### [Data shown]
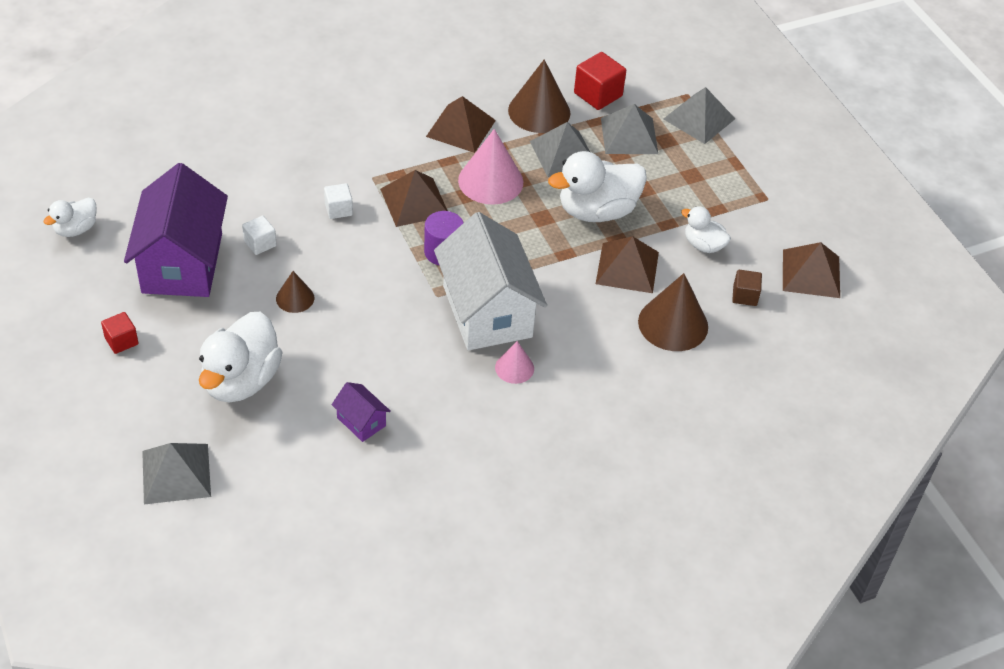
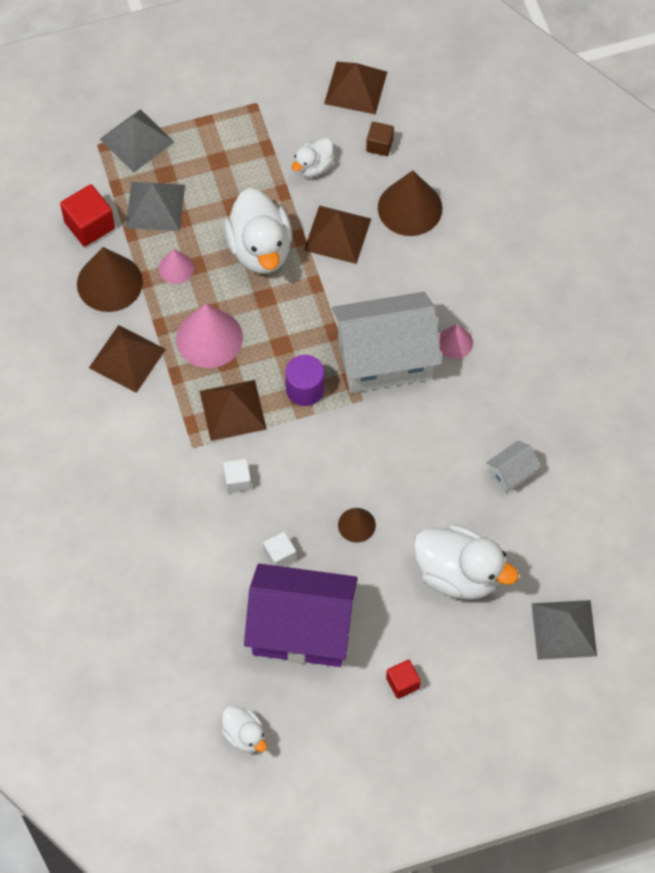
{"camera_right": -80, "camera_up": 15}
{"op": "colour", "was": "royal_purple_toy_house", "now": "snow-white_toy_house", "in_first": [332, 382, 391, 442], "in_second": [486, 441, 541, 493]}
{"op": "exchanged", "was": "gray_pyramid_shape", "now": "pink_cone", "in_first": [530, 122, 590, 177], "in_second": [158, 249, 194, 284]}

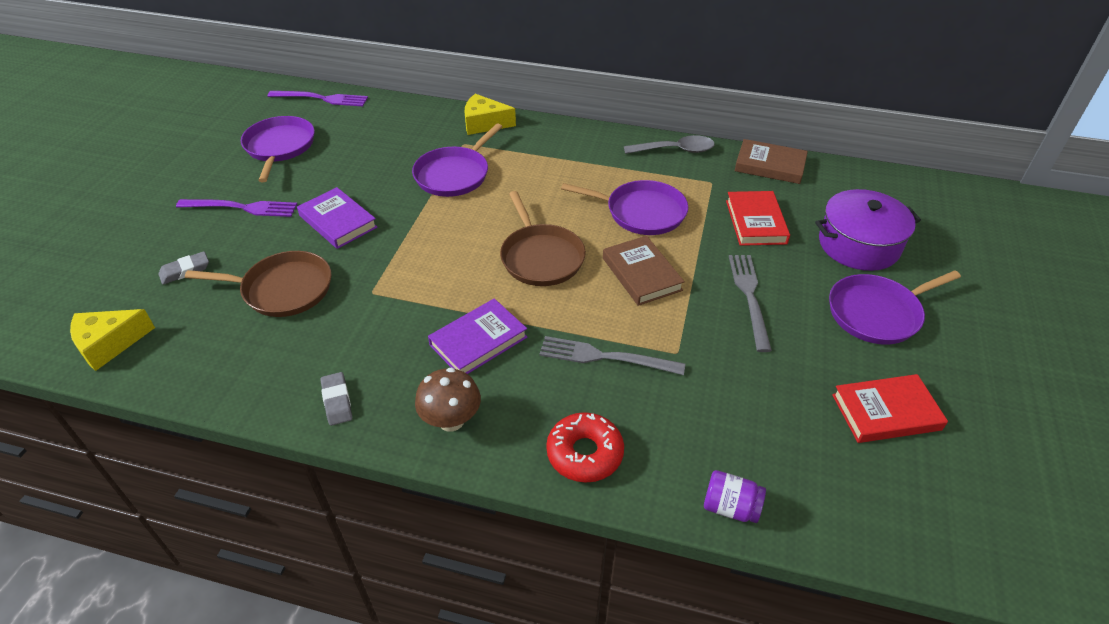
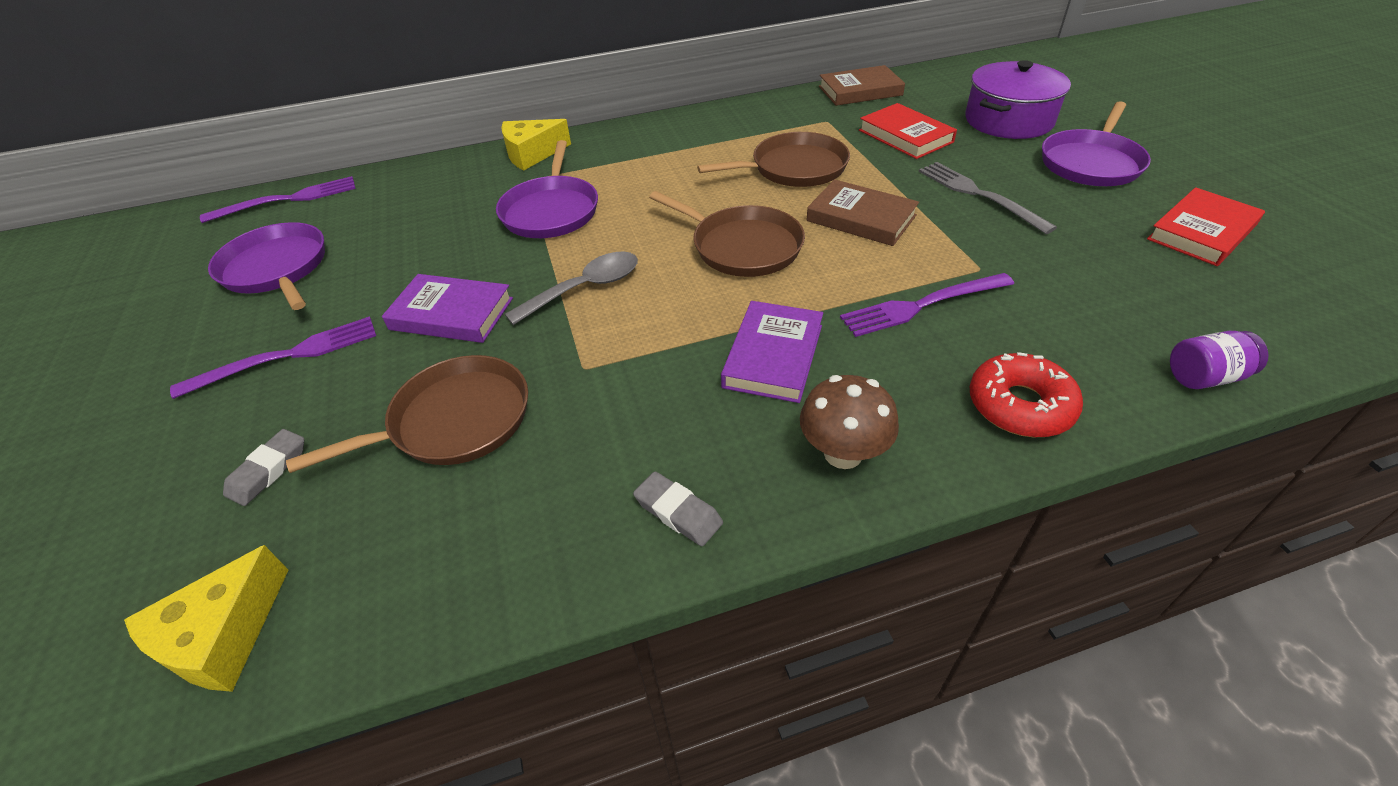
{"camera_right": -30, "camera_up": 0}
{"op": "colour", "was": "gray_dinner_fork", "now": "royal_purple_dinner_fork", "in_first": [539, 336, 685, 375], "in_second": [840, 273, 1014, 337]}
{"op": "colour", "was": "royal_purple_skillet", "now": "russet_skillet", "in_first": [561, 180, 688, 235], "in_second": [697, 132, 850, 187]}
{"op": "relocated", "was": "gray_tablespoon", "in_first": [624, 135, 715, 154], "in_second": [505, 251, 638, 325]}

### [Task details]
Retype all the data exactly, please, without pictures.

### [Problem solution]
{"camera_right": -80, "camera_up": 15}
{"op": "colour", "was": "royal_purple_toy_house", "now": "snow-white_toy_house", "in_first": [332, 382, 391, 442], "in_second": [486, 441, 541, 493]}
{"op": "exchanged", "was": "gray_pyramid_shape", "now": "pink_cone", "in_first": [530, 122, 590, 177], "in_second": [158, 249, 194, 284]}

{"camera_right": -30, "camera_up": 0}
{"op": "colour", "was": "gray_dinner_fork", "now": "royal_purple_dinner_fork", "in_first": [539, 336, 685, 375], "in_second": [840, 273, 1014, 337]}
{"op": "colour", "was": "royal_purple_skillet", "now": "russet_skillet", "in_first": [561, 180, 688, 235], "in_second": [697, 132, 850, 187]}
{"op": "relocated", "was": "gray_tablespoon", "in_first": [624, 135, 715, 154], "in_second": [505, 251, 638, 325]}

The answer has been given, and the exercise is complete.